◆ **What you will do**
In the data below, find every line with the string "diamond" and pull it out.

◆ **Information shown**
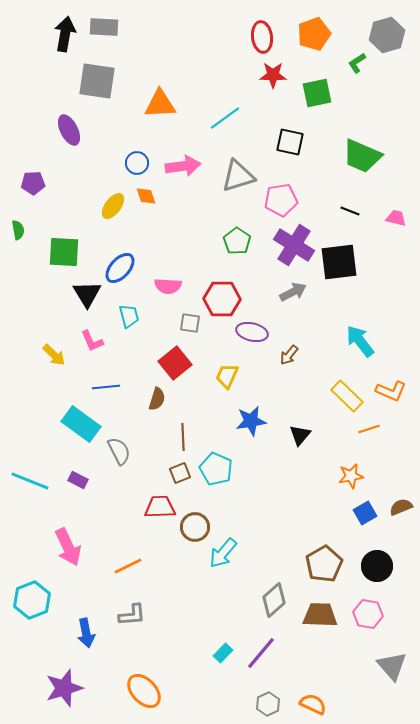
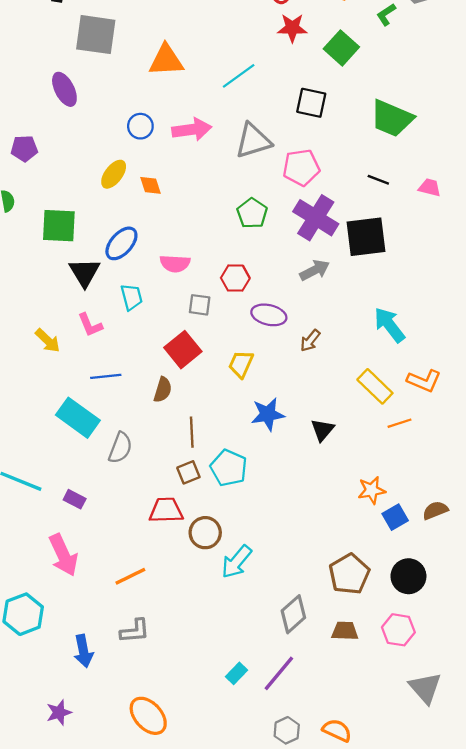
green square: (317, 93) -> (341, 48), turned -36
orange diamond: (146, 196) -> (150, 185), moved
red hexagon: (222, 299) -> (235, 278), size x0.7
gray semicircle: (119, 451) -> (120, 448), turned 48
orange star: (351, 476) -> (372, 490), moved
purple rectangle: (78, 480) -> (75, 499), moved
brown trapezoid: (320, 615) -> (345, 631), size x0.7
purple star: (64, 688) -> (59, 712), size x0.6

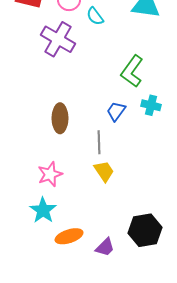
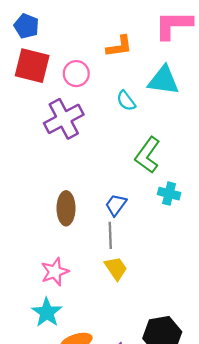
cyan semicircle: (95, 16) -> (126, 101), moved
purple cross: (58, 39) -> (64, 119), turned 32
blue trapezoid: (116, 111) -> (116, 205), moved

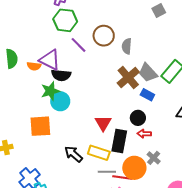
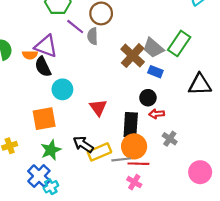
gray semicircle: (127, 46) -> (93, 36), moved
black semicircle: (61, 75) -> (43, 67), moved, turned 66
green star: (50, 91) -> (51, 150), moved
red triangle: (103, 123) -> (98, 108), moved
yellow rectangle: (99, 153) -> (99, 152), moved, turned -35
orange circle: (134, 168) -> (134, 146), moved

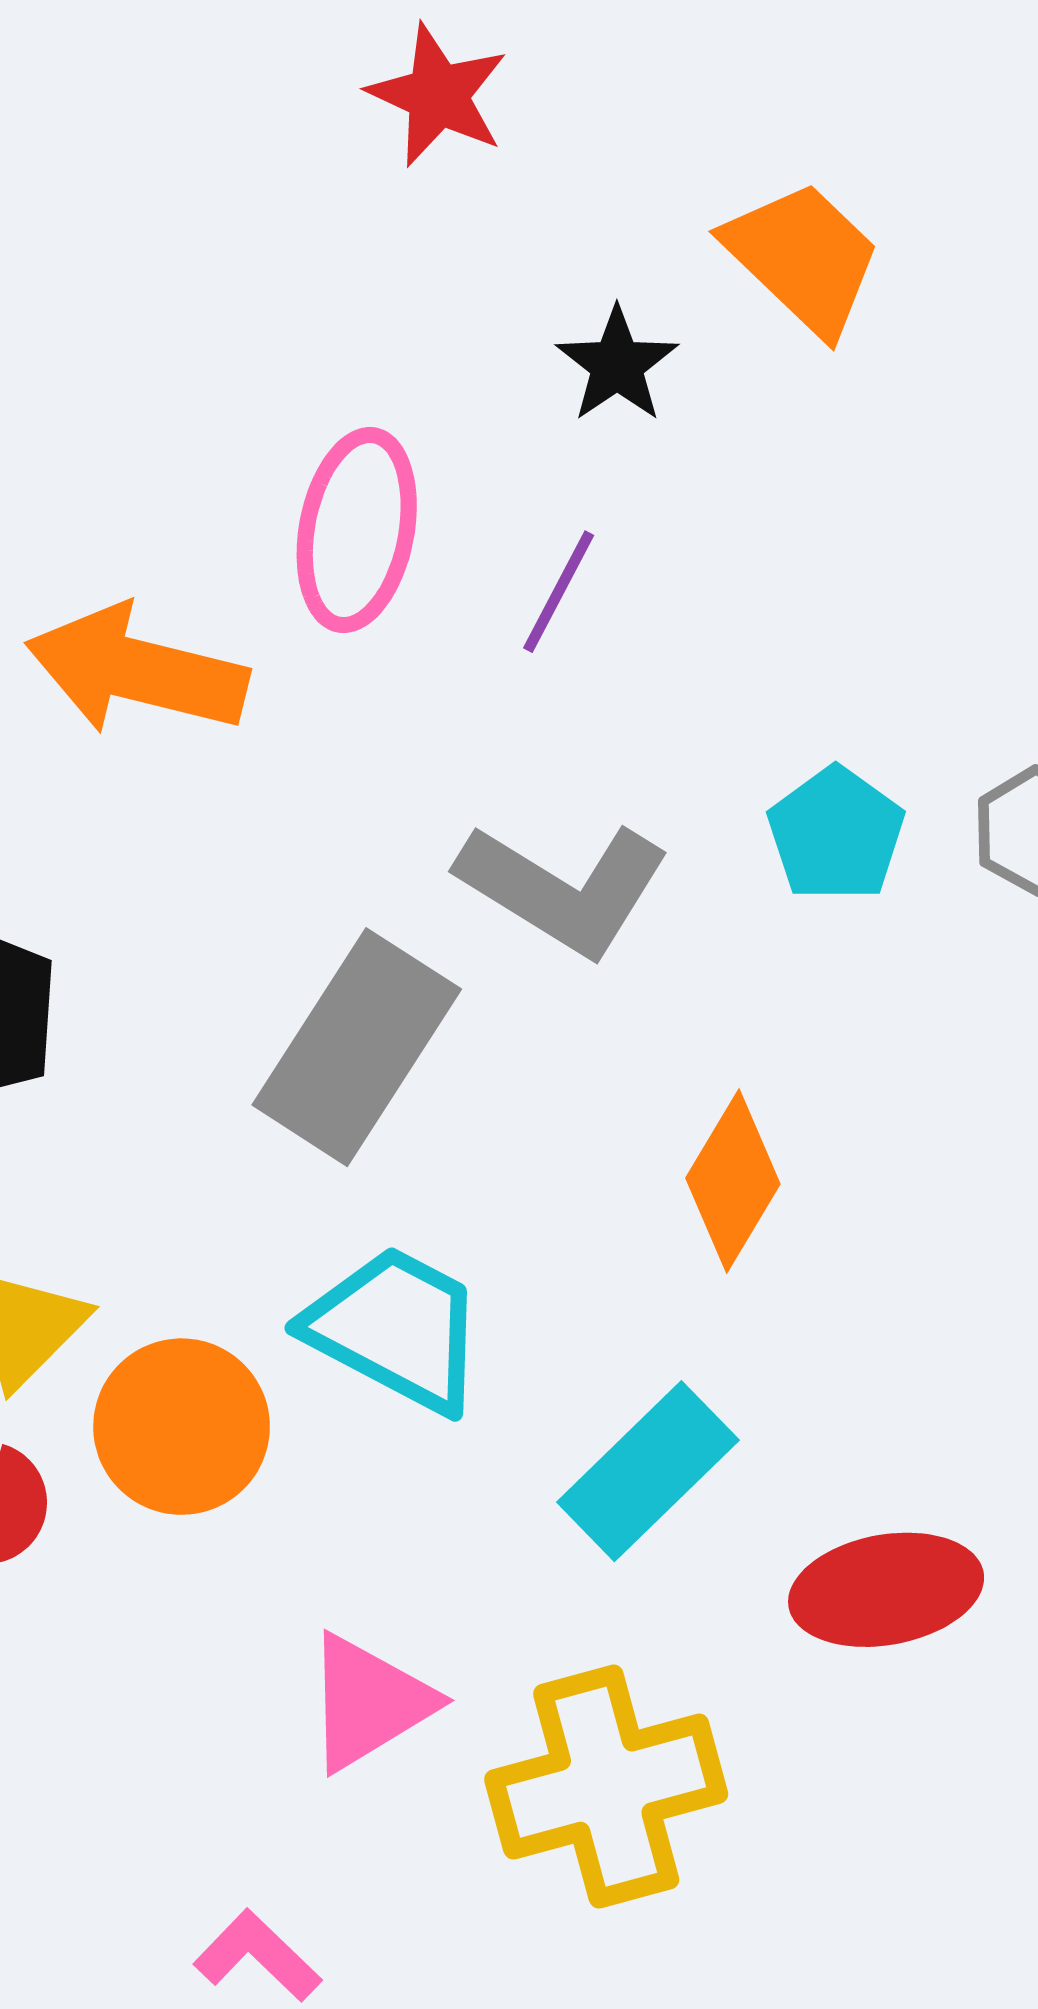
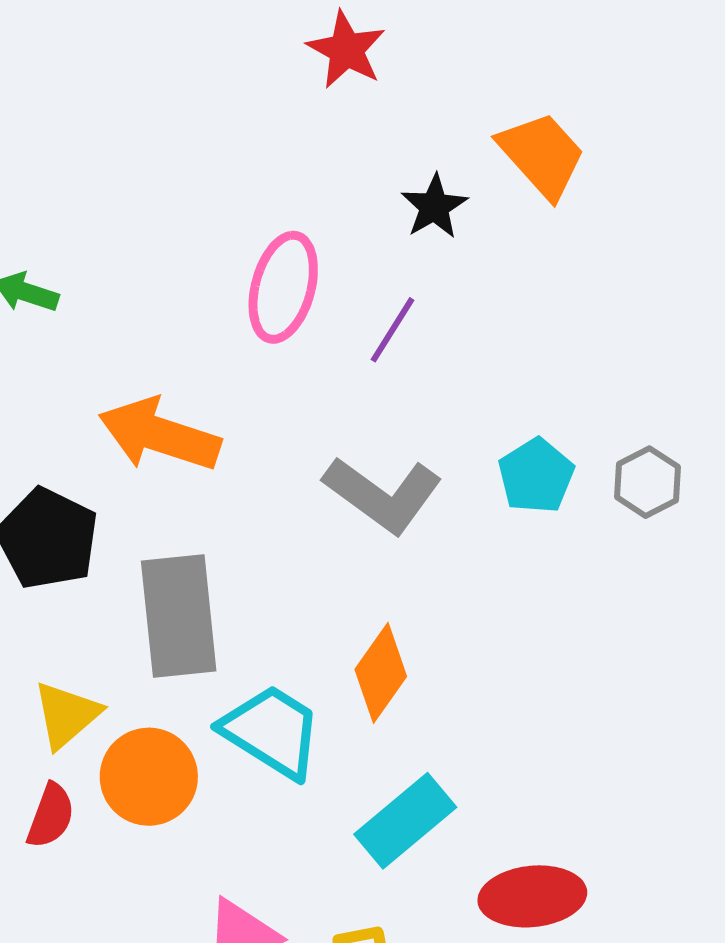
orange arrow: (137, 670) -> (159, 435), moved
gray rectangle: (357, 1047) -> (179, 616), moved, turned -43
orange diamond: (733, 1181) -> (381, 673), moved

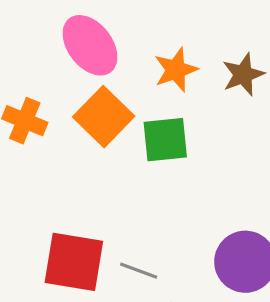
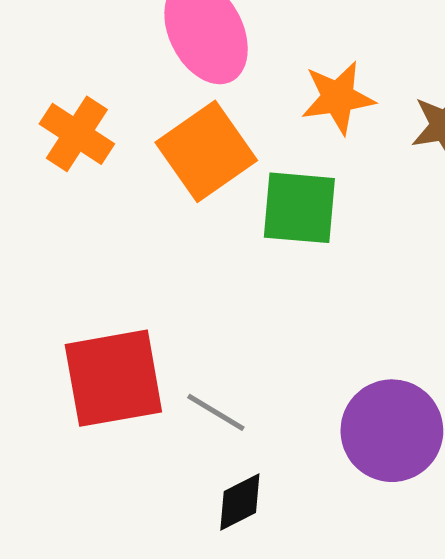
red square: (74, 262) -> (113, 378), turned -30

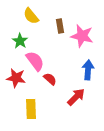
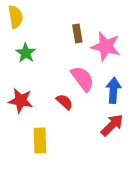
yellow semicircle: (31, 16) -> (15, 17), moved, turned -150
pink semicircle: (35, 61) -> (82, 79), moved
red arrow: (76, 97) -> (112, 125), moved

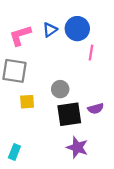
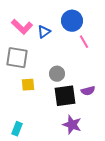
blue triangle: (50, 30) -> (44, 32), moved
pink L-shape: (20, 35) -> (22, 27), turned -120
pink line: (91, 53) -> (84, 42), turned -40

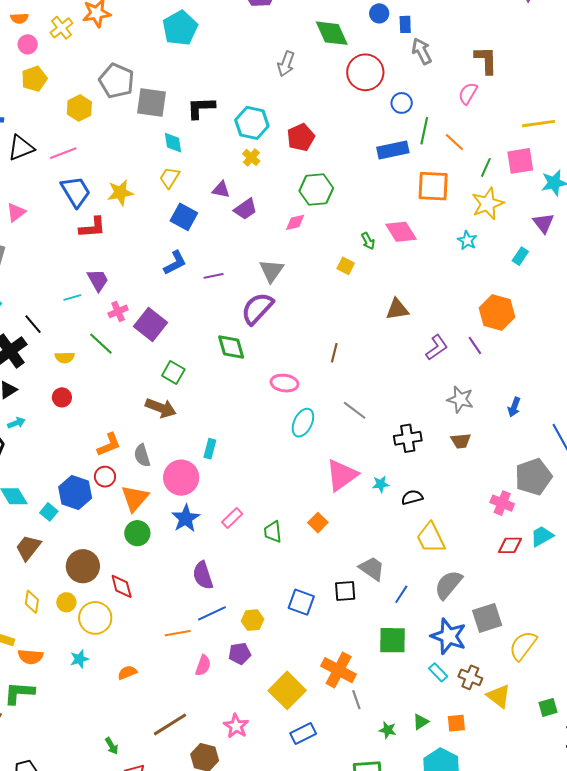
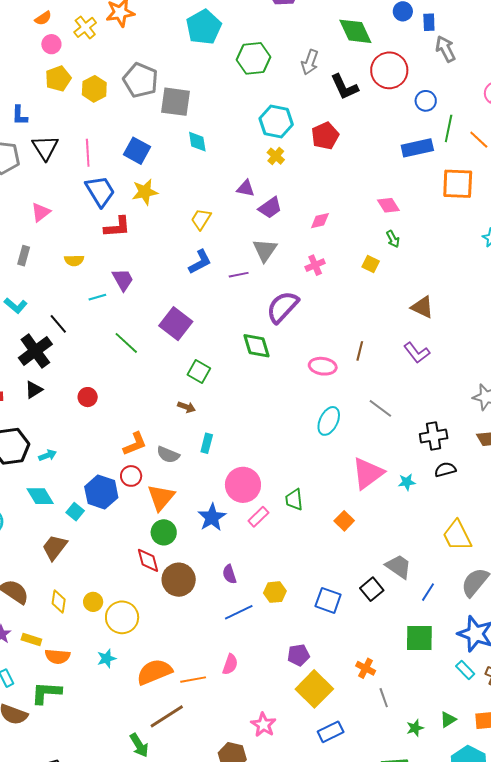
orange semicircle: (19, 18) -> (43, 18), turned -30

◆ **Answer for this exercise**
orange diamond: (146, 196) -> (150, 185), moved
orange diamond: (733, 1181) -> (381, 673), moved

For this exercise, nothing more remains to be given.